» PROBLEM DESCRIPTION: Could you print exactly the lines of the listing below, starting at the line that has "blue brick D5" and ending at the line that has "purple cone H12", and only those lines?
EXERCISE MATERIALS Block Start
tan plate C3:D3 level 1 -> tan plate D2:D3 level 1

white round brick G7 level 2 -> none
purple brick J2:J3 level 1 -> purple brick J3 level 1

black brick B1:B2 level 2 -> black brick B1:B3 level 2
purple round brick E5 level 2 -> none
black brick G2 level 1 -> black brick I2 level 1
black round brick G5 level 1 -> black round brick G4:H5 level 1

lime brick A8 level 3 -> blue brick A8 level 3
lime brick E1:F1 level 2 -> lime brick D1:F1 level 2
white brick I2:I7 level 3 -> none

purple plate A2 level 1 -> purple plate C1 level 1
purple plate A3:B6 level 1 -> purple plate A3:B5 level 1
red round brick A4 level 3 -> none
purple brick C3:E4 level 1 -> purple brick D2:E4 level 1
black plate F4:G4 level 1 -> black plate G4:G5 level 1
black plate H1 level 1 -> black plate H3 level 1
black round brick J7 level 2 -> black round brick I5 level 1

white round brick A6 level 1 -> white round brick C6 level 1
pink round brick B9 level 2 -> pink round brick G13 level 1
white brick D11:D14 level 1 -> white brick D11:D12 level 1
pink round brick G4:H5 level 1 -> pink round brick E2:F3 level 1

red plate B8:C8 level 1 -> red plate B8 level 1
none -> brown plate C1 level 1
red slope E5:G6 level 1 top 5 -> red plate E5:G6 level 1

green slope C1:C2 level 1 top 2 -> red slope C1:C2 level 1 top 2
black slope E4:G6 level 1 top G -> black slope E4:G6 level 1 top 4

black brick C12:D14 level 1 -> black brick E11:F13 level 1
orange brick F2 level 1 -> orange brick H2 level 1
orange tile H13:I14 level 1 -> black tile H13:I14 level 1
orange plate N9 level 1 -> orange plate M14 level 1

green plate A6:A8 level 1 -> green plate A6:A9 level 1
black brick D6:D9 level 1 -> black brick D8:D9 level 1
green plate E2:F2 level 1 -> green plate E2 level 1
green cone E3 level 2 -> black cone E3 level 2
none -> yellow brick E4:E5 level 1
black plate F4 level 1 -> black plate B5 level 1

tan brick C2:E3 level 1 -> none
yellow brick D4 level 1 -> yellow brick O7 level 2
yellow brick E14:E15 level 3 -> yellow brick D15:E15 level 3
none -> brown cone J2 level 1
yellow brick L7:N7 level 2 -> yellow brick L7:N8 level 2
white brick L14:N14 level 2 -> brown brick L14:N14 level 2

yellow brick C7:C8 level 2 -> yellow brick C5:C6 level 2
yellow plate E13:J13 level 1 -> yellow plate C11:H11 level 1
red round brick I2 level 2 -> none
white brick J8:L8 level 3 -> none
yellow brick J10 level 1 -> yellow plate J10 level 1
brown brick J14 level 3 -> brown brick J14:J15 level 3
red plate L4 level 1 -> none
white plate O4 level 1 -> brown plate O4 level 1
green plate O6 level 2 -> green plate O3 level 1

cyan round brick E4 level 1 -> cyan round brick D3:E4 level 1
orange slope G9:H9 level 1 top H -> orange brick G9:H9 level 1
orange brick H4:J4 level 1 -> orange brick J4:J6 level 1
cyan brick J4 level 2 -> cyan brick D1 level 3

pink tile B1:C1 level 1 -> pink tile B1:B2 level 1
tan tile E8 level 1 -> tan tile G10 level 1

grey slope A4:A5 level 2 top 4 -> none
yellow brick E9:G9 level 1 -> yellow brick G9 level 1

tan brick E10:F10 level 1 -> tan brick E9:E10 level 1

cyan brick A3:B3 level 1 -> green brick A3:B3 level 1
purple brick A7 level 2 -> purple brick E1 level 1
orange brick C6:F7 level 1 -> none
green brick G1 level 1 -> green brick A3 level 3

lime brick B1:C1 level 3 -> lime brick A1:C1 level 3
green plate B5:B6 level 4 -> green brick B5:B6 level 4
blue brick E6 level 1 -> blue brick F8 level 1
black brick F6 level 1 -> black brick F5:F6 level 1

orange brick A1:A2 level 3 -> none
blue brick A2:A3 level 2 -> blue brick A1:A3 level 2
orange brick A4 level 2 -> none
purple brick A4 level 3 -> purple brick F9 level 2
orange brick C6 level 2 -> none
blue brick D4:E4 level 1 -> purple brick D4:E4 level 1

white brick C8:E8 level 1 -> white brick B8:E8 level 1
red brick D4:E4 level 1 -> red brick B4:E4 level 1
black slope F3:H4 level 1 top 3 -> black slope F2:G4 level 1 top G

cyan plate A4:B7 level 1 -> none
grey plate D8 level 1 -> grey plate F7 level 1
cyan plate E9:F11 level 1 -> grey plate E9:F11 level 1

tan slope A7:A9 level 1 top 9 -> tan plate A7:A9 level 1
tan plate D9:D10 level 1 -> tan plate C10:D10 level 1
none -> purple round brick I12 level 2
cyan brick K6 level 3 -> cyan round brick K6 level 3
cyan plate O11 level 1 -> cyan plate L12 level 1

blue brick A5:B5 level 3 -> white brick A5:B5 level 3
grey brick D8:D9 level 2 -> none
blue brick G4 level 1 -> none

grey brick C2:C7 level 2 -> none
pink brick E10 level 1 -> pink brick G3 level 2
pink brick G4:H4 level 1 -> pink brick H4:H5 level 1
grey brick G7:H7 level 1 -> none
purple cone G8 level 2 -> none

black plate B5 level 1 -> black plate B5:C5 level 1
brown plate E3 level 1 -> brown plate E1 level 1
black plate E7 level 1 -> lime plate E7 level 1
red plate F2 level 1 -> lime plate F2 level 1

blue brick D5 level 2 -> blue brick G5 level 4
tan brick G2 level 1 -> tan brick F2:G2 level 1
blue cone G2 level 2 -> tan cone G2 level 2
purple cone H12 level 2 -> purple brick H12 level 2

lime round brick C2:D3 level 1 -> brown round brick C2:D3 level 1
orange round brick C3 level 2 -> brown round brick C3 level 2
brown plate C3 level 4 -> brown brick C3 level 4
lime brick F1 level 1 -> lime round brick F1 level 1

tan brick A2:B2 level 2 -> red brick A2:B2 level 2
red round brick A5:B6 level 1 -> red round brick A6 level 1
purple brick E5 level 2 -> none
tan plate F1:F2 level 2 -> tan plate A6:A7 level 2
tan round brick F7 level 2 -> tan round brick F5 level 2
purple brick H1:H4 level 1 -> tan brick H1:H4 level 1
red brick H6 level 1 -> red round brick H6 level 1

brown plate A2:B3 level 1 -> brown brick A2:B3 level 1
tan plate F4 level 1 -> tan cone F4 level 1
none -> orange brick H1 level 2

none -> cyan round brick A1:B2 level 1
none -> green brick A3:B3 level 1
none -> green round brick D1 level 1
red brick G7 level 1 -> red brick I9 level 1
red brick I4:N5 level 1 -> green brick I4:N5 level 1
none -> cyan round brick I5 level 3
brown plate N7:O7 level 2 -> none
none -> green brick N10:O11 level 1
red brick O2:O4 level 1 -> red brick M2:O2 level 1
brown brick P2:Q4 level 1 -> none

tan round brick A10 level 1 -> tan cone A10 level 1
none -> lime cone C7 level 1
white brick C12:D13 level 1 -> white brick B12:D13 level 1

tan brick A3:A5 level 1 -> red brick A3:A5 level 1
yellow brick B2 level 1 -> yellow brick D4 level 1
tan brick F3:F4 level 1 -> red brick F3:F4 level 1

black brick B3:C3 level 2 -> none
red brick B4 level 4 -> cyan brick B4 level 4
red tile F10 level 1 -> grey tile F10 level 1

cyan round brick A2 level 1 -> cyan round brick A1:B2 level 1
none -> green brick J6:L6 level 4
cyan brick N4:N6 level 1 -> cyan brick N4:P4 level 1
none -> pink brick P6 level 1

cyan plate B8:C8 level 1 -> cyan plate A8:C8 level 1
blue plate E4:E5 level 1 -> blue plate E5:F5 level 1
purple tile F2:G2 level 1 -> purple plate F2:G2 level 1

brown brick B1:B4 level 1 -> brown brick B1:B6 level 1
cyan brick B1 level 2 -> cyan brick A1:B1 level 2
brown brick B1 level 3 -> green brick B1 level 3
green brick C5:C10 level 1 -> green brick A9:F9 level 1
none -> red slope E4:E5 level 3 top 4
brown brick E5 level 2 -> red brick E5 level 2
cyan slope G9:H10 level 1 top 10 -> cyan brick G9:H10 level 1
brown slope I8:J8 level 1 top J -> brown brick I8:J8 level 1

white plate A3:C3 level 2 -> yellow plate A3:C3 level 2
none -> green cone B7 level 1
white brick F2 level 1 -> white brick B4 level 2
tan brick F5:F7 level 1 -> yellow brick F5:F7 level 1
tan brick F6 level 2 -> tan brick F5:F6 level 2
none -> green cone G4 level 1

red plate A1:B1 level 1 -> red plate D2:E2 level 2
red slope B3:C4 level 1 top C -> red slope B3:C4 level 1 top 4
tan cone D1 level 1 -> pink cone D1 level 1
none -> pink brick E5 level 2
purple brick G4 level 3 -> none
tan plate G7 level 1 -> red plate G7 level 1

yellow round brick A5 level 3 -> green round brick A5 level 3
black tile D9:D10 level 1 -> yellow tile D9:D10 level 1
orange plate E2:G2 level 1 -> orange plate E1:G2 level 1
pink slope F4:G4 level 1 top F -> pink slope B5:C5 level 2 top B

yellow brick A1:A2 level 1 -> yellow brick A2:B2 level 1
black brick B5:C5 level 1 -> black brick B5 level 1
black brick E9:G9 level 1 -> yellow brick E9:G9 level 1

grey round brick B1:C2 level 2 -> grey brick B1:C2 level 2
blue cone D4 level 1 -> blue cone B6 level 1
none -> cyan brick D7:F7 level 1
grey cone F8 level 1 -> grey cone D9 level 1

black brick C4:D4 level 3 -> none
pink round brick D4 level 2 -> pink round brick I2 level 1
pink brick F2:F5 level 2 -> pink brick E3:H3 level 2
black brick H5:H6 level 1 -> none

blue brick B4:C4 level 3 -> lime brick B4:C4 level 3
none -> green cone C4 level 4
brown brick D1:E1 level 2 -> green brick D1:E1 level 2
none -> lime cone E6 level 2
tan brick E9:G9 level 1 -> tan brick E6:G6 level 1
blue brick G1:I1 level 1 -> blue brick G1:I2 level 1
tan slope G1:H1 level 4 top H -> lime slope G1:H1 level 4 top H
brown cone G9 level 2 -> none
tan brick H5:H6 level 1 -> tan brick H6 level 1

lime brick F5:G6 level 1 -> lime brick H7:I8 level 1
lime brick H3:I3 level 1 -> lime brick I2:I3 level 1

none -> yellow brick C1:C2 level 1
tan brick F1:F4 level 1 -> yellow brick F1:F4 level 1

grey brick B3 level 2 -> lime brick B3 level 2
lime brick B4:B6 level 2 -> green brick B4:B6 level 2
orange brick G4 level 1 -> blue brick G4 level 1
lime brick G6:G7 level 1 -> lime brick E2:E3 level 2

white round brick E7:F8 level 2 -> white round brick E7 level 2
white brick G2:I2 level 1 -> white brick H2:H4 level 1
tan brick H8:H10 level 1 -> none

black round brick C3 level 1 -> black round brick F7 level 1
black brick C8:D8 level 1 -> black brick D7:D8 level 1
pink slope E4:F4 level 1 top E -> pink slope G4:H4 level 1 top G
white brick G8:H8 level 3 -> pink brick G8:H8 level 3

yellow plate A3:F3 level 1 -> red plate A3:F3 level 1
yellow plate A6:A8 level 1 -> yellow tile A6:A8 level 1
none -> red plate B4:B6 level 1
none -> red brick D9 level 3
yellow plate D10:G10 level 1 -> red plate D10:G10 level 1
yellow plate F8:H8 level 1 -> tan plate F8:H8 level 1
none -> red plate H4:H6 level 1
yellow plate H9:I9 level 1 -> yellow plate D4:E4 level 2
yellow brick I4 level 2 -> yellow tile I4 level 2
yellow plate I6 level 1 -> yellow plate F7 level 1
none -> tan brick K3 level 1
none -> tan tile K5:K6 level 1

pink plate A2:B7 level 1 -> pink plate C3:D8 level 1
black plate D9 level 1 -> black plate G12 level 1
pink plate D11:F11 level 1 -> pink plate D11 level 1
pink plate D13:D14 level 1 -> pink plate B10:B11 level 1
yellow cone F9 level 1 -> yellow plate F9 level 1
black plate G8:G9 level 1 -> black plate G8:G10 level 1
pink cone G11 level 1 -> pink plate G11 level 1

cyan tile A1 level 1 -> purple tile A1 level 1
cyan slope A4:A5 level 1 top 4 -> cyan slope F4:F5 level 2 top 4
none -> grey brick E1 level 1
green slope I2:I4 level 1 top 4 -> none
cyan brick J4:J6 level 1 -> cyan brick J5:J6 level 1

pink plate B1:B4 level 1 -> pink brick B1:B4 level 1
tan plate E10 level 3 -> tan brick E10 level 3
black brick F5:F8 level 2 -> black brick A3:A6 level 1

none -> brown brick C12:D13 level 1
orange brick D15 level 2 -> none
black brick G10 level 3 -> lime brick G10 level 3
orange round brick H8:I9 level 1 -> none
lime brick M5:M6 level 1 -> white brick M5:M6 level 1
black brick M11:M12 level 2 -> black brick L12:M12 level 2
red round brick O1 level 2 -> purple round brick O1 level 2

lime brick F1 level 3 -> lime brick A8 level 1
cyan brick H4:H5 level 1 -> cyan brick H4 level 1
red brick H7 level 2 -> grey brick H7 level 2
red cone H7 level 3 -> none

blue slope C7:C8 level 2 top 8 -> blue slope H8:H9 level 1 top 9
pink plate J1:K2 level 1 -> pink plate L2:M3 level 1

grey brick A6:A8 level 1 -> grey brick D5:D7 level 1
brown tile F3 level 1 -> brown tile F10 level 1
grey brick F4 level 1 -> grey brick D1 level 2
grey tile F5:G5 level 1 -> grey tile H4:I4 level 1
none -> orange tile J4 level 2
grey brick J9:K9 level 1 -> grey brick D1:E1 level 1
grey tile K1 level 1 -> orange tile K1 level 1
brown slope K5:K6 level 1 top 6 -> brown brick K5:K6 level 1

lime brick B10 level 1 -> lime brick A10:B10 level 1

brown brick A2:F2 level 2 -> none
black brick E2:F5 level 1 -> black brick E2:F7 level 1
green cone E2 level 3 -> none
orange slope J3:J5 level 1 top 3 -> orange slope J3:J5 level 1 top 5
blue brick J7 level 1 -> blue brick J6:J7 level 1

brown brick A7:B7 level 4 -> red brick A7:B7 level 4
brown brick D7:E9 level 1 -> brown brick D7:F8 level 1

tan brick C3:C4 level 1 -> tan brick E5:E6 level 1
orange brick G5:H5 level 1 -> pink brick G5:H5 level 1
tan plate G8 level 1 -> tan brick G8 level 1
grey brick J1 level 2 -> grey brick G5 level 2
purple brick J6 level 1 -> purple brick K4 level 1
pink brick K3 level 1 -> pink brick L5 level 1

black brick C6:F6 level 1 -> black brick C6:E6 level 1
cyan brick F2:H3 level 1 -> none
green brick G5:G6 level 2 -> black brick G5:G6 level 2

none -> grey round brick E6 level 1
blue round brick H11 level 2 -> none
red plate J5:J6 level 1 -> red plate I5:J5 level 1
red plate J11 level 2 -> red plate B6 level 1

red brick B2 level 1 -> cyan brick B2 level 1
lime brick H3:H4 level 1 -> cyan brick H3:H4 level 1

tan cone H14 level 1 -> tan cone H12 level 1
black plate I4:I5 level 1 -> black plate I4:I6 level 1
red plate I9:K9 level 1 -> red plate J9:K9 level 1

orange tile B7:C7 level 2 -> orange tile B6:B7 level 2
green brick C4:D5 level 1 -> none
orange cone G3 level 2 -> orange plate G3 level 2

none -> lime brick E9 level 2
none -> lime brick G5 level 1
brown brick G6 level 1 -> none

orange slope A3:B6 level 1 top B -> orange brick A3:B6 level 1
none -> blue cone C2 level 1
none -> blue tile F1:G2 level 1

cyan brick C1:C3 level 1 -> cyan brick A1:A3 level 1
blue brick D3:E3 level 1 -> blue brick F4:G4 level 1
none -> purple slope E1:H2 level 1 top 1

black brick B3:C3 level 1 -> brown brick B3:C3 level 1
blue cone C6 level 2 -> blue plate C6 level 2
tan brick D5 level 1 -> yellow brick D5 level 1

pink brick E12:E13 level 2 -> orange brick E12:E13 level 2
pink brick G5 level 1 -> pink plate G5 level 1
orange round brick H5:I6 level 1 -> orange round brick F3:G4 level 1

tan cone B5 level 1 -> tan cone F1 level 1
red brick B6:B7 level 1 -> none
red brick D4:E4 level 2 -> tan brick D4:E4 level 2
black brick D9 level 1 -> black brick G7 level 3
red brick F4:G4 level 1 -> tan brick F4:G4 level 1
EXERCISE MATERIALS Block End
» RESULT FOR THIS EXERCISE:
blue brick D5 level 2 -> blue brick G5 level 4
tan brick G2 level 1 -> tan brick F2:G2 level 1
blue cone G2 level 2 -> tan cone G2 level 2
purple cone H12 level 2 -> purple brick H12 level 2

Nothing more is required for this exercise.